Extracted data entries:
──────
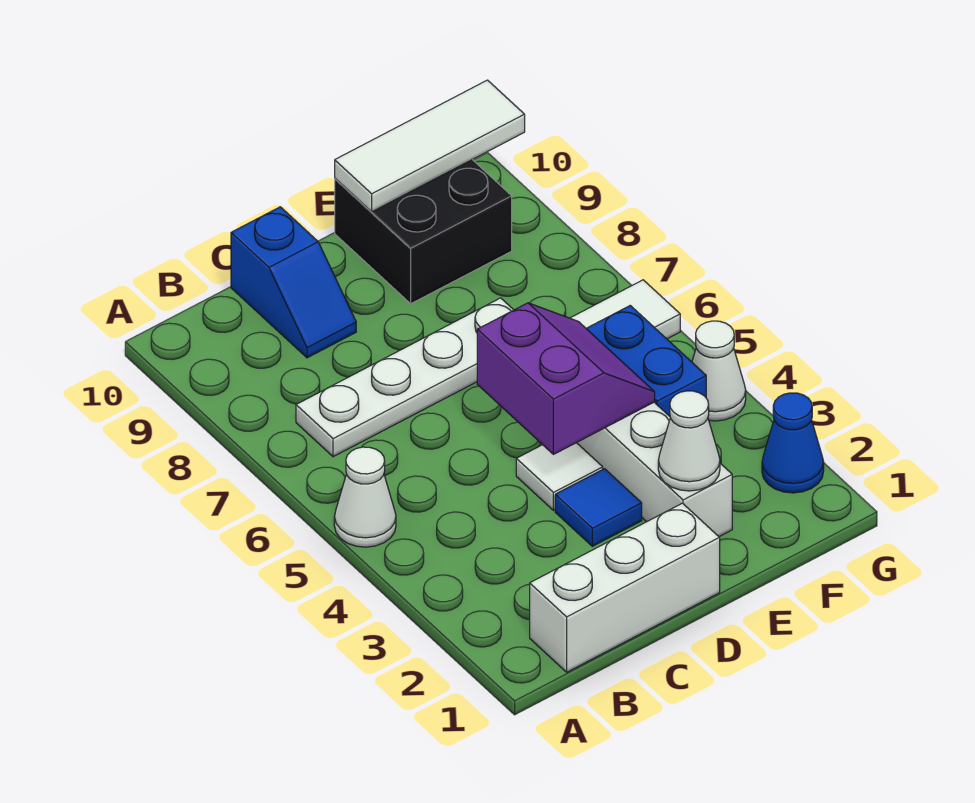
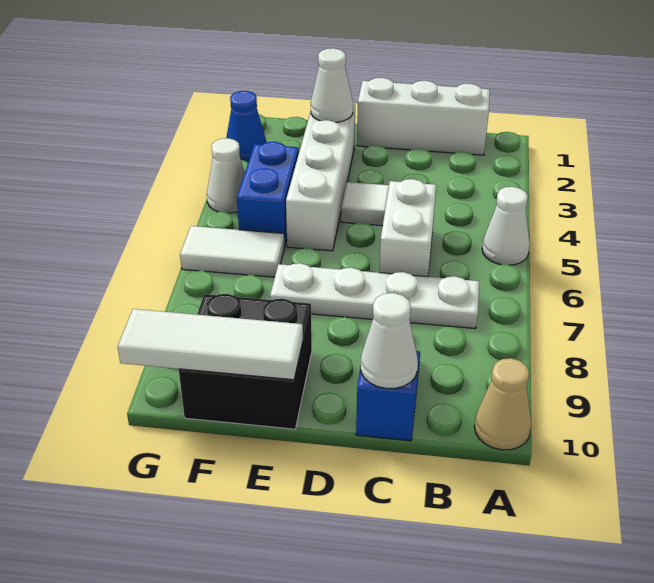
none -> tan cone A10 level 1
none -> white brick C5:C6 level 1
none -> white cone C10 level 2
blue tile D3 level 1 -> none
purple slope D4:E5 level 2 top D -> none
──────
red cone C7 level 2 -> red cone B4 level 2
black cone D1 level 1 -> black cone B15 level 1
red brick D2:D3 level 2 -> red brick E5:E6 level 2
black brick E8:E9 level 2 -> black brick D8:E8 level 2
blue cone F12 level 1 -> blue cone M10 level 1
──────
• _Task requirements_
Transcribe the records above exactly, beginning at the line that contains "none -> tan cone A10 level 1" and ending with the line that contains "purple slope D4:E5 level 2 top D -> none", both included, and nothing else.

• _Solution to the problem_
none -> tan cone A10 level 1
none -> white brick C5:C6 level 1
none -> white cone C10 level 2
blue tile D3 level 1 -> none
purple slope D4:E5 level 2 top D -> none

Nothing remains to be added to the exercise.